WHAT YOU WILL DO> Take the material below and output exactly the run of lines from the one containing "C4: 2200uF (+9V, U4/DIS) -> 2200uF (+9V, GND)" down to the one containing "Q1: PNP (B SIG11, C", with both included.
Segment Start: SOURCE DATA
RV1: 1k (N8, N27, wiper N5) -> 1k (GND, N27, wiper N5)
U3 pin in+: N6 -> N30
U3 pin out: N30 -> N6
Segment End: SOURCE DATA
Segment Start: SOURCE DATA
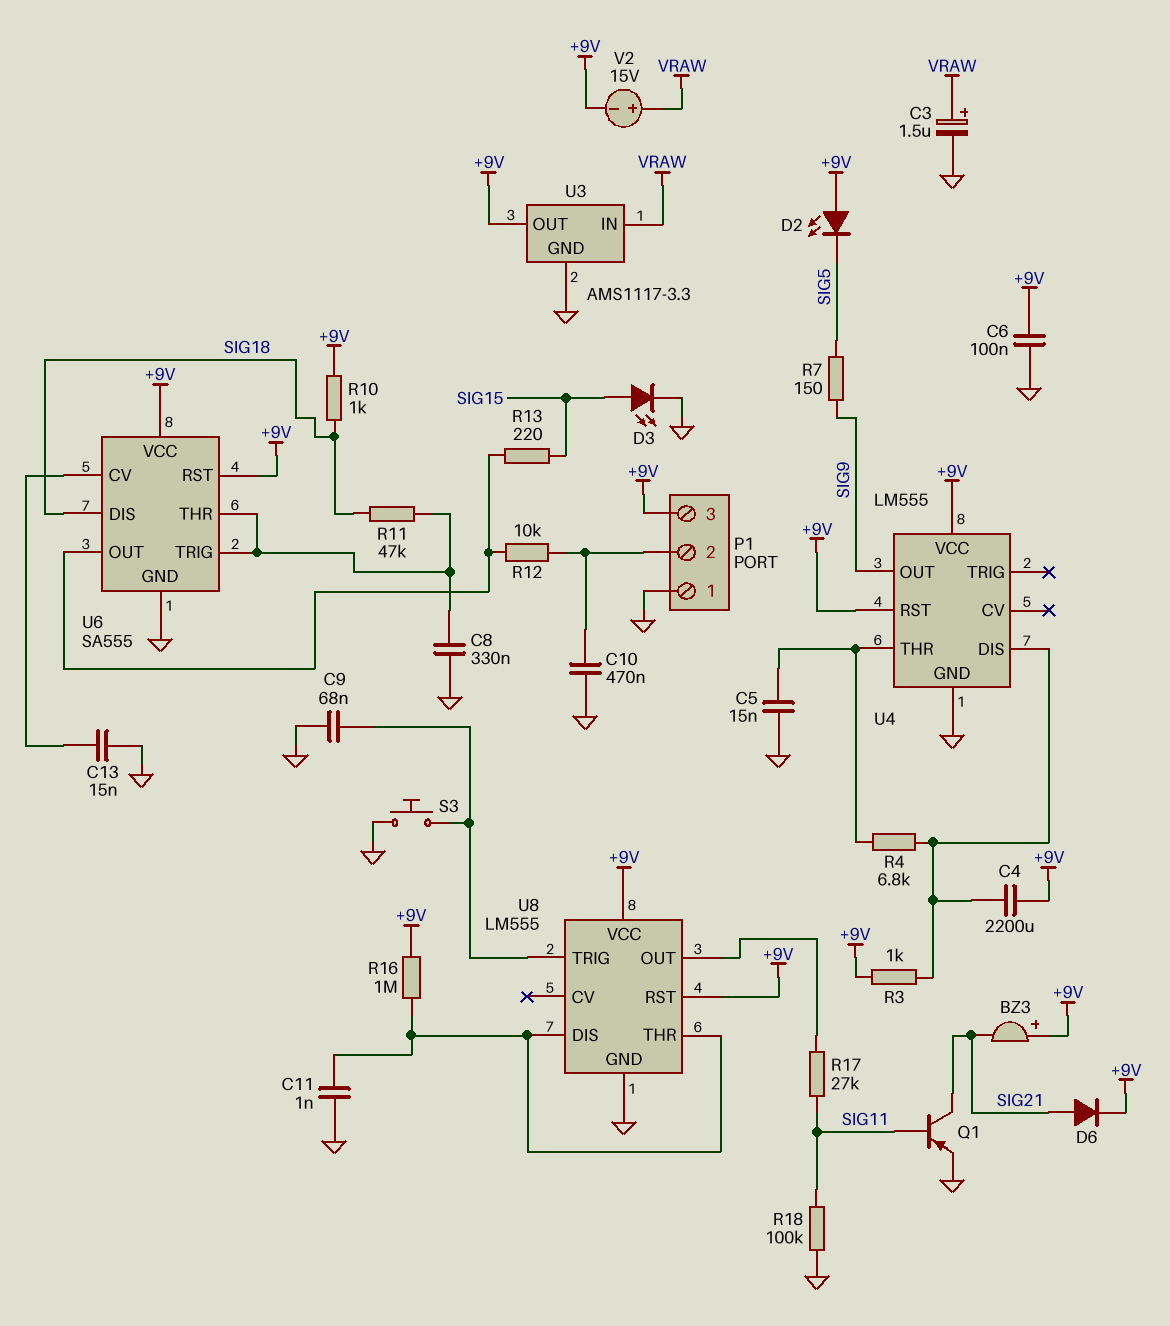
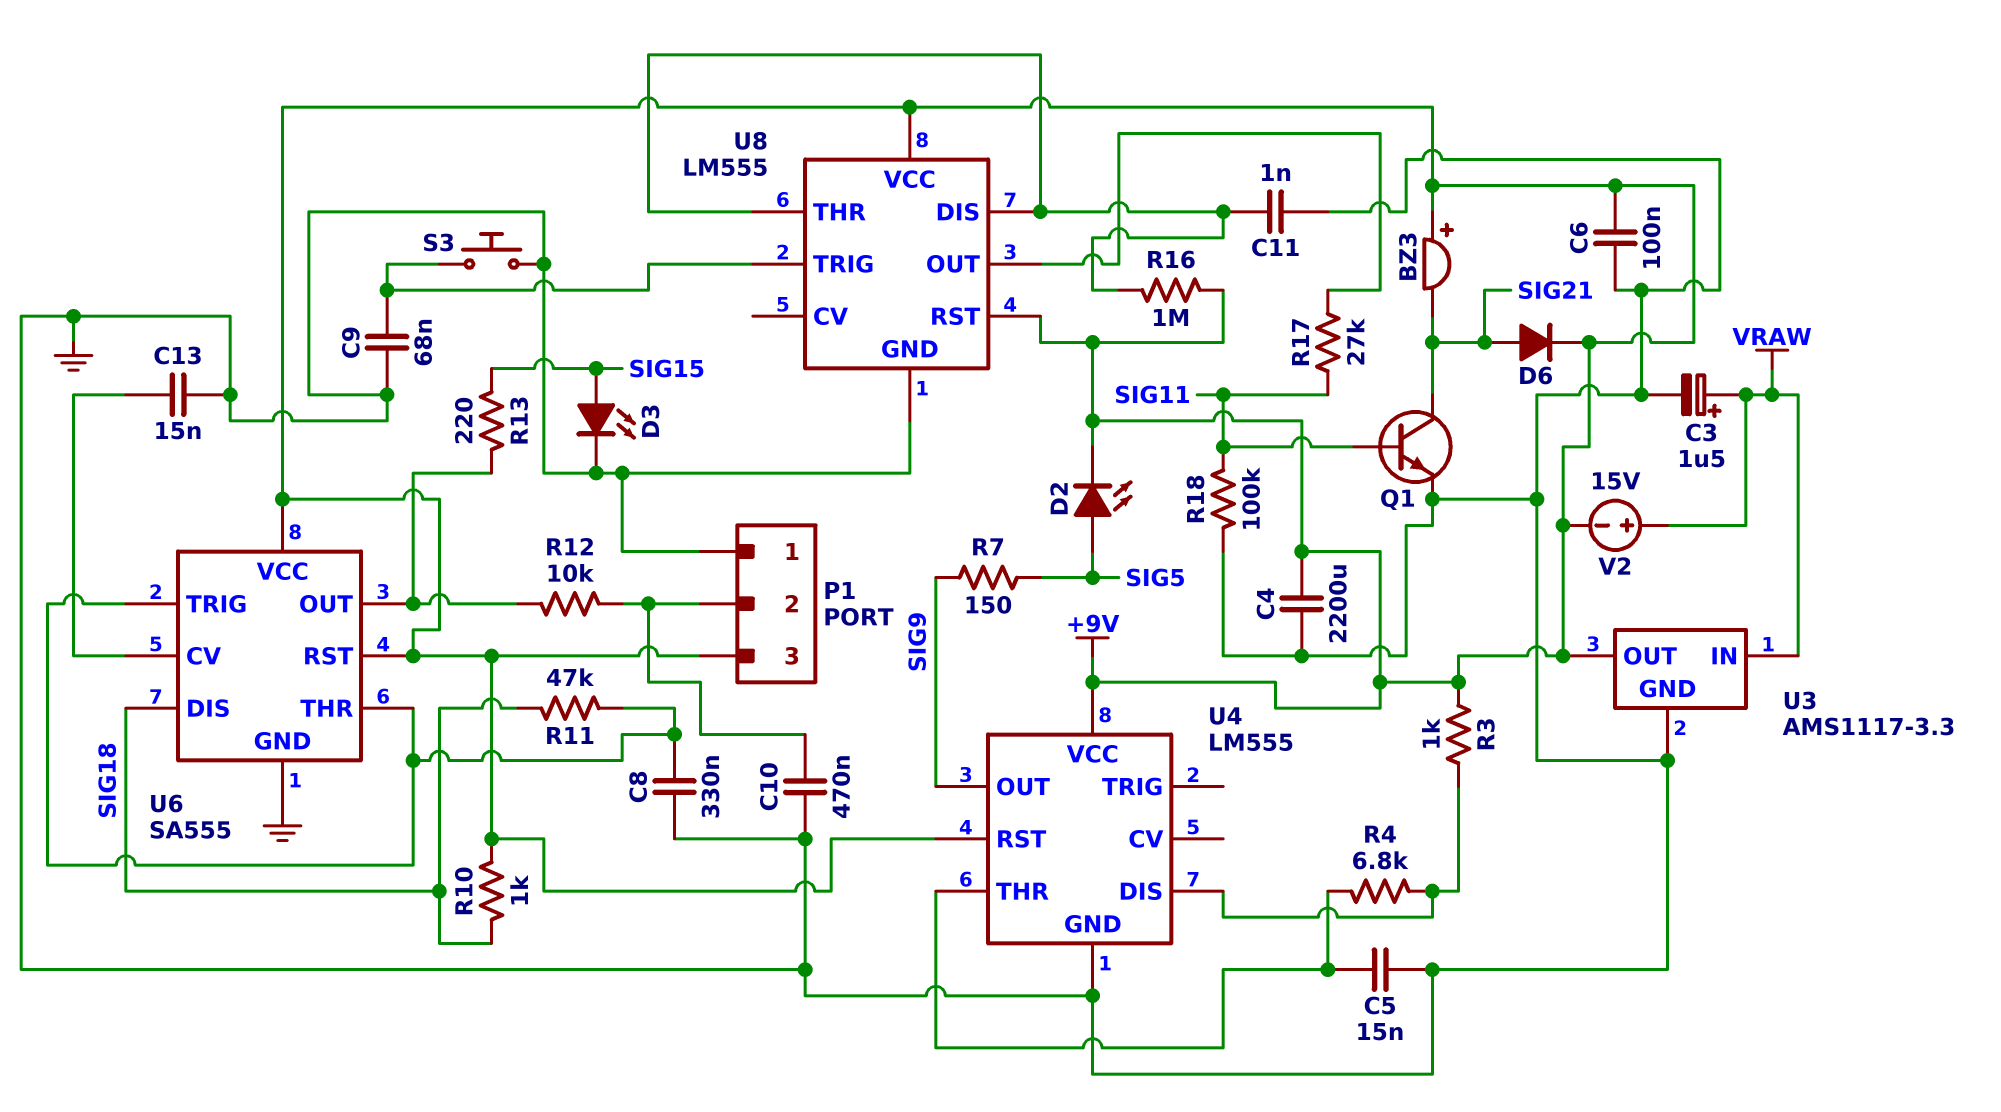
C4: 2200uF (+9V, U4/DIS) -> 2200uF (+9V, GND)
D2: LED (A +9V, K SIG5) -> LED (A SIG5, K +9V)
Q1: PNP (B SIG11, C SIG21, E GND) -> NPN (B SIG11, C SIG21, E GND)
Segment End: SOURCE DATA
FINAL ANSWER>
C4: 2200uF (+9V, U4/DIS) -> 2200uF (+9V, GND)
D2: LED (A +9V, K SIG5) -> LED (A SIG5, K +9V)
Q1: PNP (B SIG11, C SIG21, E GND) -> NPN (B SIG11, C SIG21, E GND)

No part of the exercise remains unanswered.